=== Begin Enclosure ===
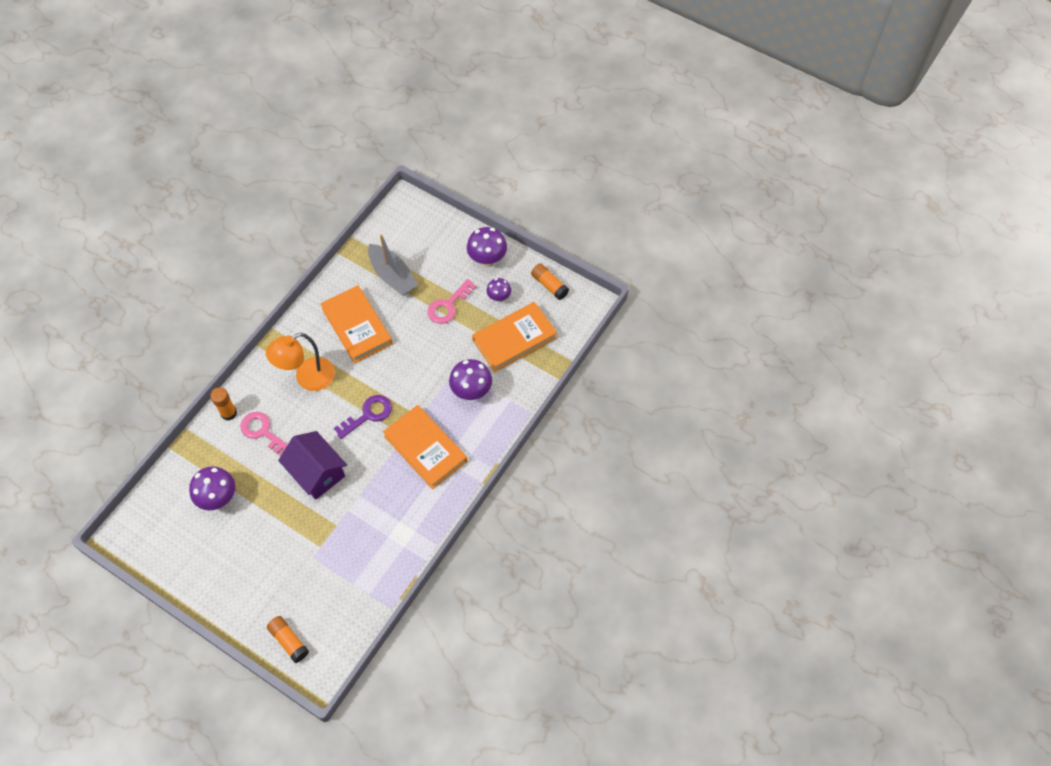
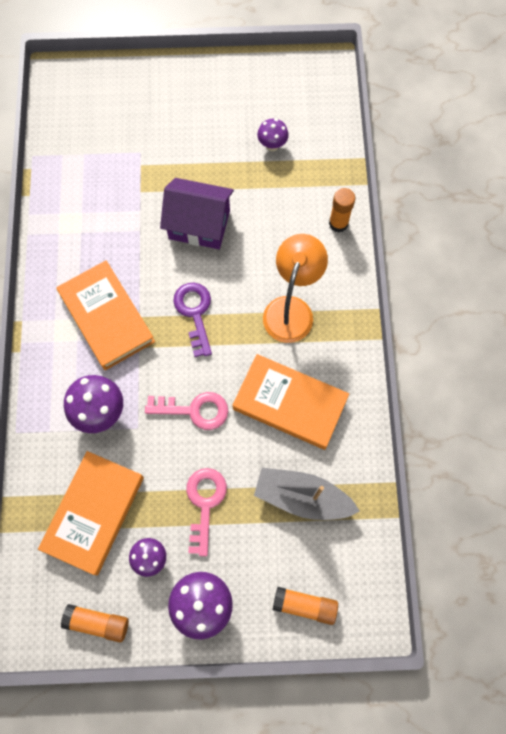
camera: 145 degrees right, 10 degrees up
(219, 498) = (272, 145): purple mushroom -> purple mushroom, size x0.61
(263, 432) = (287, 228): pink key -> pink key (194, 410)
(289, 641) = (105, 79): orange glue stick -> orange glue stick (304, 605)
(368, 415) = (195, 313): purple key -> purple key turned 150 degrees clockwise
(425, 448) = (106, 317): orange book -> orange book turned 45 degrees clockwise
=== End Enclosure ===
● INSTRUCTIONS TO FOLLOW: Leave the pictures out, then print every entry exactly as it reads.

● YOUR SOLUTION:
camera: 145 degrees right, 10 degrees up
(219, 498) = (272, 145): purple mushroom -> purple mushroom, size x0.61
(263, 432) = (287, 228): pink key -> pink key (194, 410)
(289, 641) = (105, 79): orange glue stick -> orange glue stick (304, 605)
(368, 415) = (195, 313): purple key -> purple key turned 150 degrees clockwise
(425, 448) = (106, 317): orange book -> orange book turned 45 degrees clockwise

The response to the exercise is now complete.